*** Records shown
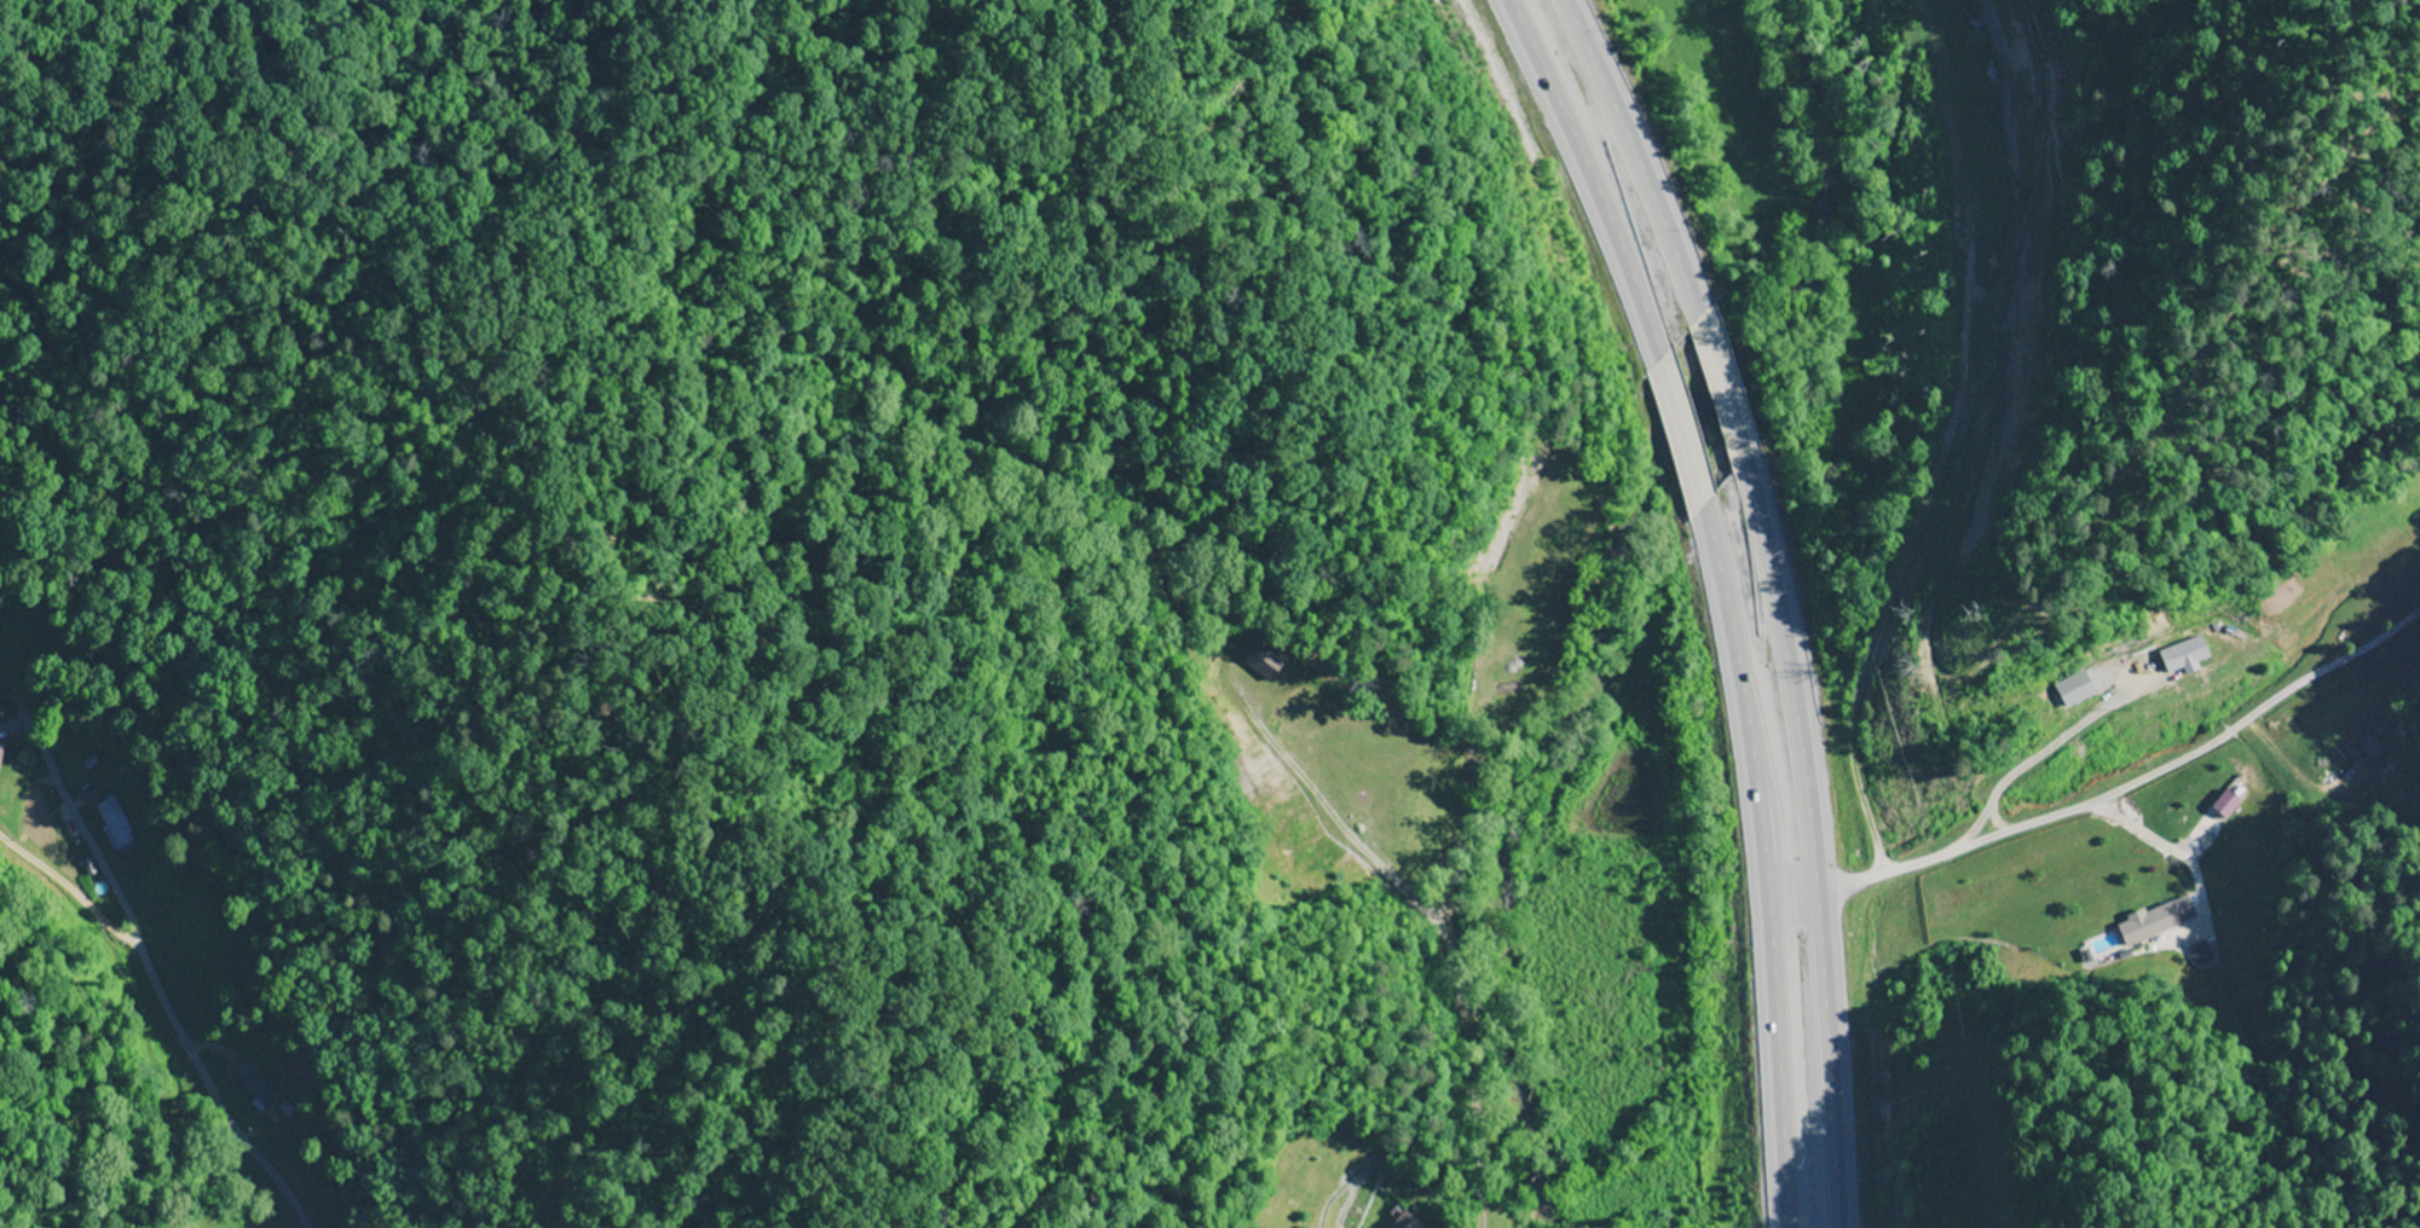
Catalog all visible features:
road: (1920, 532)
road: (1767, 597)
road: (1724, 598)
building: (2184, 654)
building: (0, 748)
building: (2225, 805)
building: (115, 823)
road: (1440, 924)
building: (2147, 924)
road: (195, 1061)
building: (256, 1087)

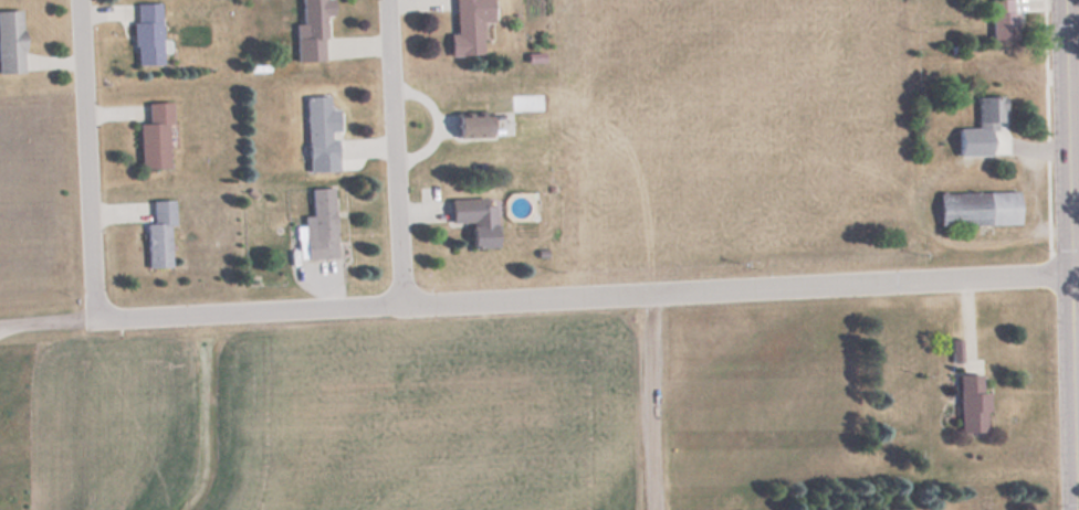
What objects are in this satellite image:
building: (1000, 19)
building: (467, 26)
building: (310, 30)
building: (145, 33)
building: (9, 42)
building: (1003, 67)
building: (986, 116)
building: (470, 125)
building: (319, 127)
building: (153, 137)
road: (392, 152)
road: (81, 158)
building: (974, 208)
building: (473, 220)
building: (319, 224)
building: (158, 235)
road: (1069, 254)
road: (583, 296)
road: (48, 319)
road: (654, 401)
building: (968, 405)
******
**Goal of the exercise:** Could you state how many lines above include the word "road"? Reply with that number alone.

**Exercise response:** 11